DIRECTIONS
Read through the records. Copy each line that has the word "bottle".

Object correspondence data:
==========

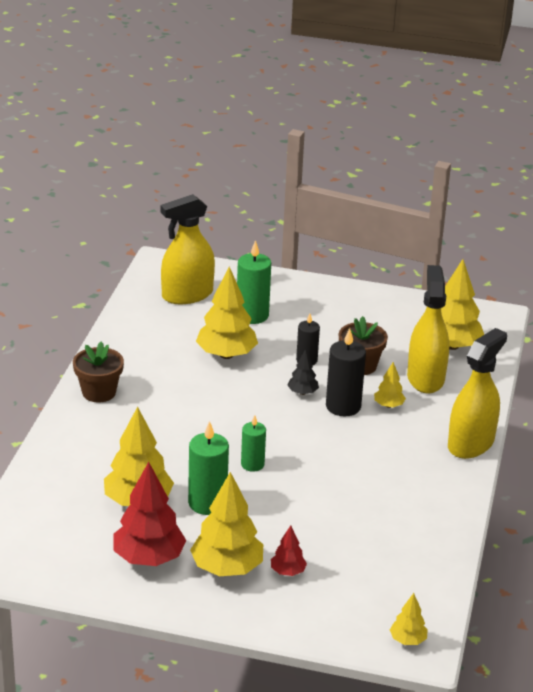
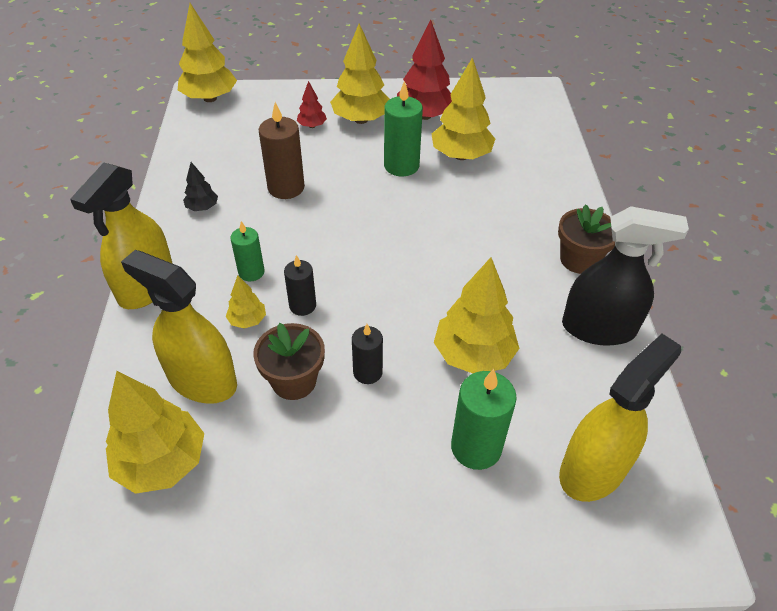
camera: 165 degrees right, 15 degrees up
(123, 351) = (598, 328): none -> black spray bottle
(252, 464) = (377, 210): green candle -> green candle (251, 272)
(302, 392) = (356, 315): black tree -> black tree (202, 207)
(335, 504) = (286, 187): none -> brown candle
(343, 406) = (302, 305): black candle -> black candle, size x0.63
(407, 640) = (210, 98): yellow tree -> yellow tree, size x2.02
(425, 378) = (202, 380): yellow spray bottle -> yellow spray bottle turned 135 degrees clockwise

==========

EXERCISE RESULT
(123, 351) = (598, 328): none -> black spray bottle
(425, 378) = (202, 380): yellow spray bottle -> yellow spray bottle turned 135 degrees clockwise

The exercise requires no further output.